*Work task:* The response should be an exact copy of every record.

Segment Start: Dataset content

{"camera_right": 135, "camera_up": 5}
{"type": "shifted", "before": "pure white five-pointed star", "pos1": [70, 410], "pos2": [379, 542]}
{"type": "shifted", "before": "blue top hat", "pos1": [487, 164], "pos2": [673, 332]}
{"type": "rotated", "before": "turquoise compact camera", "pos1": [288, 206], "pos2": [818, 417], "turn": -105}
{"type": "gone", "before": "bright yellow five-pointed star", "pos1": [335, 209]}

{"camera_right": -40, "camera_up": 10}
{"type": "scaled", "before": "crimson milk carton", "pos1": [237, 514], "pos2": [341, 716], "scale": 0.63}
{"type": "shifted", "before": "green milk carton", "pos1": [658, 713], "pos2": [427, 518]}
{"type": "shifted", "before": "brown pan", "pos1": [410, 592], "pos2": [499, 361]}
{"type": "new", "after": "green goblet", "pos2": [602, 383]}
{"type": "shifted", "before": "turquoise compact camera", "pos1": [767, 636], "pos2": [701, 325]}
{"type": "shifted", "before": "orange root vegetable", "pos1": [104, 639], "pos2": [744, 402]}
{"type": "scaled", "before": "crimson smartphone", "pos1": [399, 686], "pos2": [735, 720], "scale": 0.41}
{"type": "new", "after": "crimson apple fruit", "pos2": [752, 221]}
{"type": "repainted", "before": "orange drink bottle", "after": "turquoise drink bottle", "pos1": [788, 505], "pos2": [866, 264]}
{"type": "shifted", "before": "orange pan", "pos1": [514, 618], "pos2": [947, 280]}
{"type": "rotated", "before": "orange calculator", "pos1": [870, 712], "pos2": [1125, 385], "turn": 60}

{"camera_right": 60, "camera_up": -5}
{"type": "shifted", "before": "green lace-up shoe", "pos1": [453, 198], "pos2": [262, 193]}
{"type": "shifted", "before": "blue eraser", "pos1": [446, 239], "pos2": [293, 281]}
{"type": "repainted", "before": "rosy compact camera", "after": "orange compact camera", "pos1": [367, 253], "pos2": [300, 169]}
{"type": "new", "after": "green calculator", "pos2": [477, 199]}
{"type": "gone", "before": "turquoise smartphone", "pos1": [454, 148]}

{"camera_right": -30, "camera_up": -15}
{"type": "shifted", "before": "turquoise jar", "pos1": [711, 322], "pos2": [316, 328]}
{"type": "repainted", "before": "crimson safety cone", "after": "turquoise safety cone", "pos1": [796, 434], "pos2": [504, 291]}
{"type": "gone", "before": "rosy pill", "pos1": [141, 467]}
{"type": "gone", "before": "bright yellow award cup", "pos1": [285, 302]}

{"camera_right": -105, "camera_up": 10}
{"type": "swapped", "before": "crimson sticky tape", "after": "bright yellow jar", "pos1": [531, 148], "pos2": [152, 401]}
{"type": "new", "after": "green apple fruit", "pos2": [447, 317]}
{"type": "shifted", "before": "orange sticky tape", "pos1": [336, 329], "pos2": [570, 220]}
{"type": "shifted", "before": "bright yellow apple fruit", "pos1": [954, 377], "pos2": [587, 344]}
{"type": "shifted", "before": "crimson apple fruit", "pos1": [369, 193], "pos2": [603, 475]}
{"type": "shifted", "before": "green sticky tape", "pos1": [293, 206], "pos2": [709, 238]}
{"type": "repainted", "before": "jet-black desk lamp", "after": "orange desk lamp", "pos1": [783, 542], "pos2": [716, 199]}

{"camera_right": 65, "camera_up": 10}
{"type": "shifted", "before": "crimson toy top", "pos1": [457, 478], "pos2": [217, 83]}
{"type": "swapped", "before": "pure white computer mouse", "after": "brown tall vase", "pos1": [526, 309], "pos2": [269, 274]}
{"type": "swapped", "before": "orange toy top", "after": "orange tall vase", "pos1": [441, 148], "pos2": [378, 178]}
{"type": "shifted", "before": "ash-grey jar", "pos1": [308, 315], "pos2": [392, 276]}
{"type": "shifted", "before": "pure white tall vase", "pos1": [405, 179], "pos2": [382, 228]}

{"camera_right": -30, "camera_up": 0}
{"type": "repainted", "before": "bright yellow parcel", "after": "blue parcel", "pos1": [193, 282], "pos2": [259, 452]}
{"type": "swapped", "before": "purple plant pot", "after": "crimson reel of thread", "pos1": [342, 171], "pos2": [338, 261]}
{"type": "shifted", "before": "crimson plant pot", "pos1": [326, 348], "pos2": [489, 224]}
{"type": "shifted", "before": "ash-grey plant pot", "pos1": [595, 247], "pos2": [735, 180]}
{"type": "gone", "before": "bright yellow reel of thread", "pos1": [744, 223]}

Segment End: Dataset content

*Reply:*
{"camera_right": 135, "camera_up": 5}
{"type": "shifted", "before": "pure white five-pointed star", "pos1": [70, 410], "pos2": [379, 542]}
{"type": "shifted", "before": "blue top hat", "pos1": [487, 164], "pos2": [673, 332]}
{"type": "rotated", "before": "turquoise compact camera", "pos1": [288, 206], "pos2": [818, 417], "turn": -105}
{"type": "gone", "before": "bright yellow five-pointed star", "pos1": [335, 209]}

{"camera_right": -40, "camera_up": 10}
{"type": "scaled", "before": "crimson milk carton", "pos1": [237, 514], "pos2": [341, 716], "scale": 0.63}
{"type": "shifted", "before": "green milk carton", "pos1": [658, 713], "pos2": [427, 518]}
{"type": "shifted", "before": "brown pan", "pos1": [410, 592], "pos2": [499, 361]}
{"type": "new", "after": "green goblet", "pos2": [602, 383]}
{"type": "shifted", "before": "turquoise compact camera", "pos1": [767, 636], "pos2": [701, 325]}
{"type": "shifted", "before": "orange root vegetable", "pos1": [104, 639], "pos2": [744, 402]}
{"type": "scaled", "before": "crimson smartphone", "pos1": [399, 686], "pos2": [735, 720], "scale": 0.41}
{"type": "new", "after": "crimson apple fruit", "pos2": [752, 221]}
{"type": "repainted", "before": "orange drink bottle", "after": "turquoise drink bottle", "pos1": [788, 505], "pos2": [866, 264]}
{"type": "shifted", "before": "orange pan", "pos1": [514, 618], "pos2": [947, 280]}
{"type": "rotated", "before": "orange calculator", "pos1": [870, 712], "pos2": [1125, 385], "turn": 60}

{"camera_right": 60, "camera_up": -5}
{"type": "shifted", "before": "green lace-up shoe", "pos1": [453, 198], "pos2": [262, 193]}
{"type": "shifted", "before": "blue eraser", "pos1": [446, 239], "pos2": [293, 281]}
{"type": "repainted", "before": "rosy compact camera", "after": "orange compact camera", "pos1": [367, 253], "pos2": [300, 169]}
{"type": "new", "after": "green calculator", "pos2": [477, 199]}
{"type": "gone", "before": "turquoise smartphone", "pos1": [454, 148]}

{"camera_right": -30, "camera_up": -15}
{"type": "shifted", "before": "turquoise jar", "pos1": [711, 322], "pos2": [316, 328]}
{"type": "repainted", "before": "crimson safety cone", "after": "turquoise safety cone", "pos1": [796, 434], "pos2": [504, 291]}
{"type": "gone", "before": "rosy pill", "pos1": [141, 467]}
{"type": "gone", "before": "bright yellow award cup", "pos1": [285, 302]}

{"camera_right": -105, "camera_up": 10}
{"type": "swapped", "before": "crimson sticky tape", "after": "bright yellow jar", "pos1": [531, 148], "pos2": [152, 401]}
{"type": "new", "after": "green apple fruit", "pos2": [447, 317]}
{"type": "shifted", "before": "orange sticky tape", "pos1": [336, 329], "pos2": [570, 220]}
{"type": "shifted", "before": "bright yellow apple fruit", "pos1": [954, 377], "pos2": [587, 344]}
{"type": "shifted", "before": "crimson apple fruit", "pos1": [369, 193], "pos2": [603, 475]}
{"type": "shifted", "before": "green sticky tape", "pos1": [293, 206], "pos2": [709, 238]}
{"type": "repainted", "before": "jet-black desk lamp", "after": "orange desk lamp", "pos1": [783, 542], "pos2": [716, 199]}

{"camera_right": 65, "camera_up": 10}
{"type": "shifted", "before": "crimson toy top", "pos1": [457, 478], "pos2": [217, 83]}
{"type": "swapped", "before": "pure white computer mouse", "after": "brown tall vase", "pos1": [526, 309], "pos2": [269, 274]}
{"type": "swapped", "before": "orange toy top", "after": "orange tall vase", "pos1": [441, 148], "pos2": [378, 178]}
{"type": "shifted", "before": "ash-grey jar", "pos1": [308, 315], "pos2": [392, 276]}
{"type": "shifted", "before": "pure white tall vase", "pos1": [405, 179], "pos2": [382, 228]}

{"camera_right": -30, "camera_up": 0}
{"type": "repainted", "before": "bright yellow parcel", "after": "blue parcel", "pos1": [193, 282], "pos2": [259, 452]}
{"type": "swapped", "before": "purple plant pot", "after": "crimson reel of thread", "pos1": [342, 171], "pos2": [338, 261]}
{"type": "shifted", "before": "crimson plant pot", "pos1": [326, 348], "pos2": [489, 224]}
{"type": "shifted", "before": "ash-grey plant pot", "pos1": [595, 247], "pos2": [735, 180]}
{"type": "gone", "before": "bright yellow reel of thread", "pos1": [744, 223]}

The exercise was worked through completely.